**Exercise aim**. Give back exactly the lines of the entries below from the line with "white brick I3:J4" to the line with "white brick I9:J10", inclusive, and only those.

**Information given**.
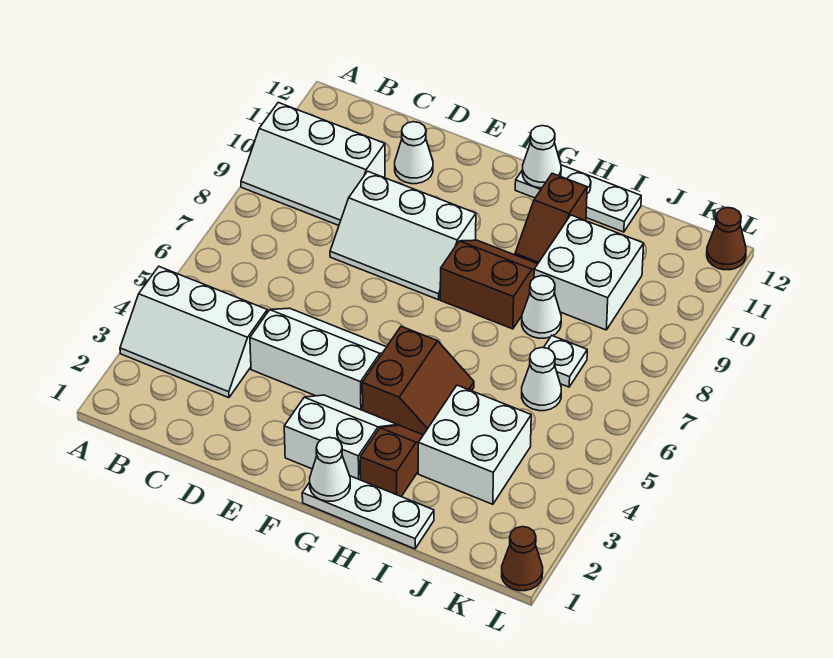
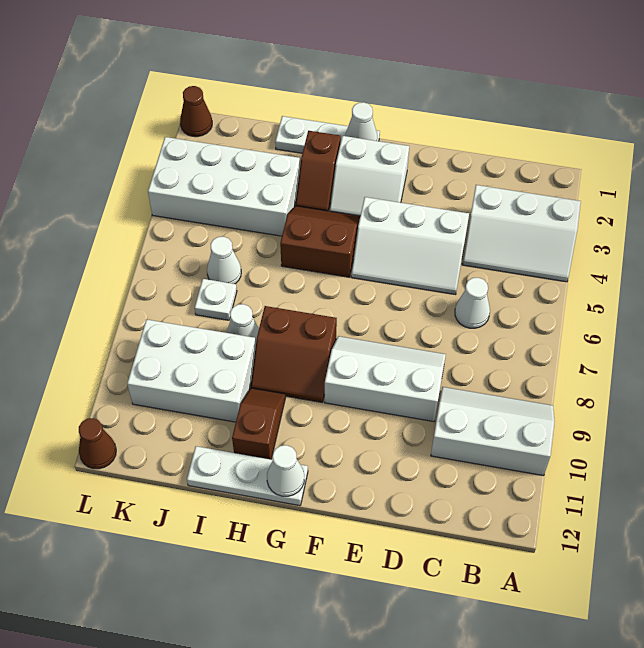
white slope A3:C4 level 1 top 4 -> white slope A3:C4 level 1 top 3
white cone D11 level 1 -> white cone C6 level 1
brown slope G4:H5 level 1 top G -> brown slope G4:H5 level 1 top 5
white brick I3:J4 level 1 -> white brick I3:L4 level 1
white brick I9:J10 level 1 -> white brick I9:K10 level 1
--
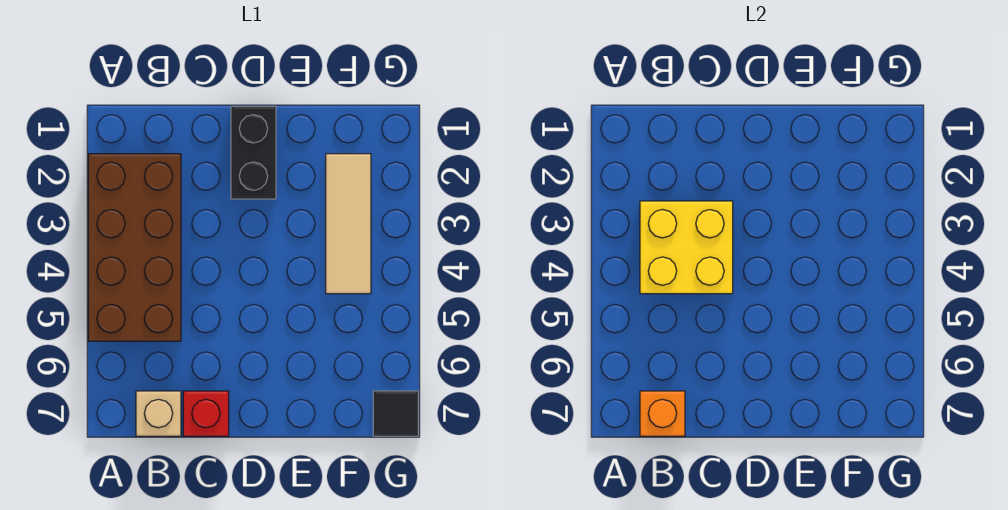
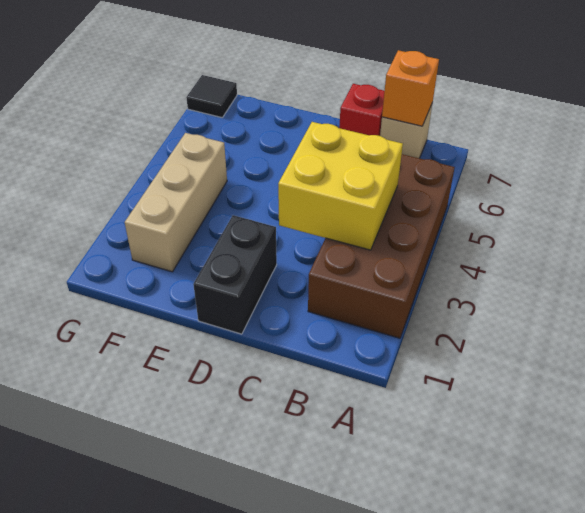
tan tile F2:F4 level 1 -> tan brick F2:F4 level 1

**Answer space**.
white brick I3:J4 level 1 -> white brick I3:L4 level 1
white brick I9:J10 level 1 -> white brick I9:K10 level 1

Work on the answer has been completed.